What you should do
Write out every entry exactly; the pictures do not belong in the copy.

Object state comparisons

====

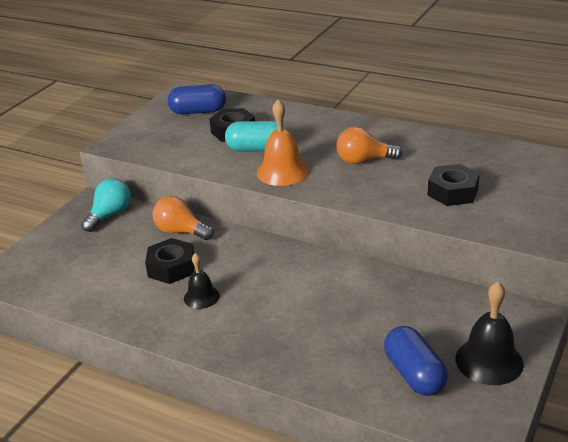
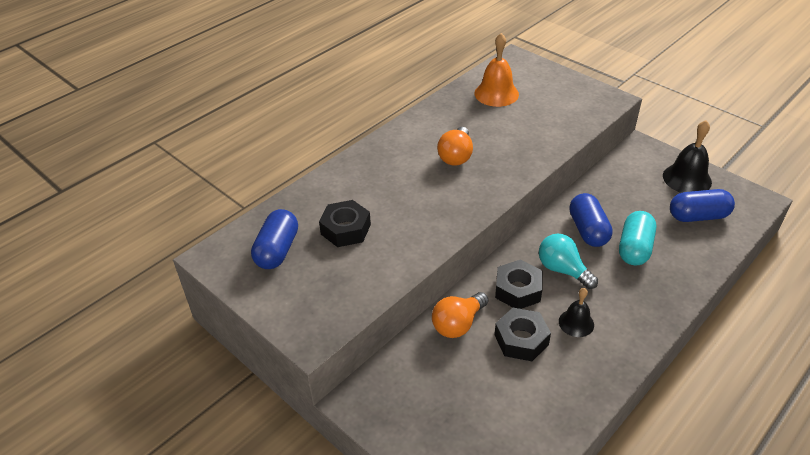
camera: 75 degrees left, 10 degrees up
turquoise light bulb [81,178,131,232] -> turquoise light bulb moved to [539,233,598,289]
turquoise capsule [225,121,287,152] -> turquoise capsule moved to [619,211,656,266]
orange bell [257,99,309,186] -> orange bell moved to [474,33,519,107]
black nut [427,164,480,206] -> black nut moved to [495,260,543,309]
none -> blue capsule [569,193,613,247]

====

Answer to this task
camera: 75 degrees left, 10 degrees up
turquoise light bulb [81,178,131,232] -> turquoise light bulb moved to [539,233,598,289]
turquoise capsule [225,121,287,152] -> turquoise capsule moved to [619,211,656,266]
orange bell [257,99,309,186] -> orange bell moved to [474,33,519,107]
black nut [427,164,480,206] -> black nut moved to [495,260,543,309]
none -> blue capsule [569,193,613,247]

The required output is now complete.